■ **HOW TO COMPLETE THIS TASK**: The answer must be the full listing, reproduced word for word.

■ **GIVEN ENTRIES**:
-=-=-
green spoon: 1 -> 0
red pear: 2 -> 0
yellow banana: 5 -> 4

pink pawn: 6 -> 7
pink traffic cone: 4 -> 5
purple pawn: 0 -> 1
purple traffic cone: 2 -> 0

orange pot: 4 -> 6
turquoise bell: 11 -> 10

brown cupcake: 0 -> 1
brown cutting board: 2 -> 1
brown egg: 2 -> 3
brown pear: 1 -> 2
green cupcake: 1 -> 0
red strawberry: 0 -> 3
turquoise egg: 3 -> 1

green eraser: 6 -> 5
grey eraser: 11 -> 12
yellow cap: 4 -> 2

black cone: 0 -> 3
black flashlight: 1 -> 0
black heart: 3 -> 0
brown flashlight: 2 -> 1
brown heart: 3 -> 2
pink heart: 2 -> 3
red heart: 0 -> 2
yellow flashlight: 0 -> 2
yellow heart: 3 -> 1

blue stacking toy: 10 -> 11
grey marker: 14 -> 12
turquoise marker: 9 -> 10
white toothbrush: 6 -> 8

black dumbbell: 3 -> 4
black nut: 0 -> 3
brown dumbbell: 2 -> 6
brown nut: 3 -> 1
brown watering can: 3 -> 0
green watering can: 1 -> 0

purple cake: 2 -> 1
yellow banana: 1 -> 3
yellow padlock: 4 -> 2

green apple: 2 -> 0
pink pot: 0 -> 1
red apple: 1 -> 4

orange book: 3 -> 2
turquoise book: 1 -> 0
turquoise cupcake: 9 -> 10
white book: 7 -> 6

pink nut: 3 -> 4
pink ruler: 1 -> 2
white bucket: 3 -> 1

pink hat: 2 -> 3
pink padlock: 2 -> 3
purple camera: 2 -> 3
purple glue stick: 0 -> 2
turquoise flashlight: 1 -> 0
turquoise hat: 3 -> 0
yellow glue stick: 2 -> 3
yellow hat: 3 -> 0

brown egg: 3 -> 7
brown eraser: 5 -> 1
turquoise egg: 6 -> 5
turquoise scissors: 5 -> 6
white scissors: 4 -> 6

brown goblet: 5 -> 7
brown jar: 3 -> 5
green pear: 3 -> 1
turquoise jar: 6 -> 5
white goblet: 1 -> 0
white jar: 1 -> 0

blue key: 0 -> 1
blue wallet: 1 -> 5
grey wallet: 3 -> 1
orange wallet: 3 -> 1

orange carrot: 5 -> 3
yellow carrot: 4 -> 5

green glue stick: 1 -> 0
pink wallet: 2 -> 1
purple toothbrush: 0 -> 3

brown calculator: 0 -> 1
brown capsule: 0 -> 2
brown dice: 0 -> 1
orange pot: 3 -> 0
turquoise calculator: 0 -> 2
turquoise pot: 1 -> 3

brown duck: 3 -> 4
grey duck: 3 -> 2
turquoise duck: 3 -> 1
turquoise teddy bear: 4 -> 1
-=-=-
■ **RESPONSE TO THIS EXERCISE**:
green spoon: 1 -> 0
red pear: 2 -> 0
yellow banana: 5 -> 4

pink pawn: 6 -> 7
pink traffic cone: 4 -> 5
purple pawn: 0 -> 1
purple traffic cone: 2 -> 0

orange pot: 4 -> 6
turquoise bell: 11 -> 10

brown cupcake: 0 -> 1
brown cutting board: 2 -> 1
brown egg: 2 -> 3
brown pear: 1 -> 2
green cupcake: 1 -> 0
red strawberry: 0 -> 3
turquoise egg: 3 -> 1

green eraser: 6 -> 5
grey eraser: 11 -> 12
yellow cap: 4 -> 2

black cone: 0 -> 3
black flashlight: 1 -> 0
black heart: 3 -> 0
brown flashlight: 2 -> 1
brown heart: 3 -> 2
pink heart: 2 -> 3
red heart: 0 -> 2
yellow flashlight: 0 -> 2
yellow heart: 3 -> 1

blue stacking toy: 10 -> 11
grey marker: 14 -> 12
turquoise marker: 9 -> 10
white toothbrush: 6 -> 8

black dumbbell: 3 -> 4
black nut: 0 -> 3
brown dumbbell: 2 -> 6
brown nut: 3 -> 1
brown watering can: 3 -> 0
green watering can: 1 -> 0

purple cake: 2 -> 1
yellow banana: 1 -> 3
yellow padlock: 4 -> 2

green apple: 2 -> 0
pink pot: 0 -> 1
red apple: 1 -> 4

orange book: 3 -> 2
turquoise book: 1 -> 0
turquoise cupcake: 9 -> 10
white book: 7 -> 6

pink nut: 3 -> 4
pink ruler: 1 -> 2
white bucket: 3 -> 1

pink hat: 2 -> 3
pink padlock: 2 -> 3
purple camera: 2 -> 3
purple glue stick: 0 -> 2
turquoise flashlight: 1 -> 0
turquoise hat: 3 -> 0
yellow glue stick: 2 -> 3
yellow hat: 3 -> 0

brown egg: 3 -> 7
brown eraser: 5 -> 1
turquoise egg: 6 -> 5
turquoise scissors: 5 -> 6
white scissors: 4 -> 6

brown goblet: 5 -> 7
brown jar: 3 -> 5
green pear: 3 -> 1
turquoise jar: 6 -> 5
white goblet: 1 -> 0
white jar: 1 -> 0

blue key: 0 -> 1
blue wallet: 1 -> 5
grey wallet: 3 -> 1
orange wallet: 3 -> 1

orange carrot: 5 -> 3
yellow carrot: 4 -> 5

green glue stick: 1 -> 0
pink wallet: 2 -> 1
purple toothbrush: 0 -> 3

brown calculator: 0 -> 1
brown capsule: 0 -> 2
brown dice: 0 -> 1
orange pot: 3 -> 0
turquoise calculator: 0 -> 2
turquoise pot: 1 -> 3

brown duck: 3 -> 4
grey duck: 3 -> 2
turquoise duck: 3 -> 1
turquoise teddy bear: 4 -> 1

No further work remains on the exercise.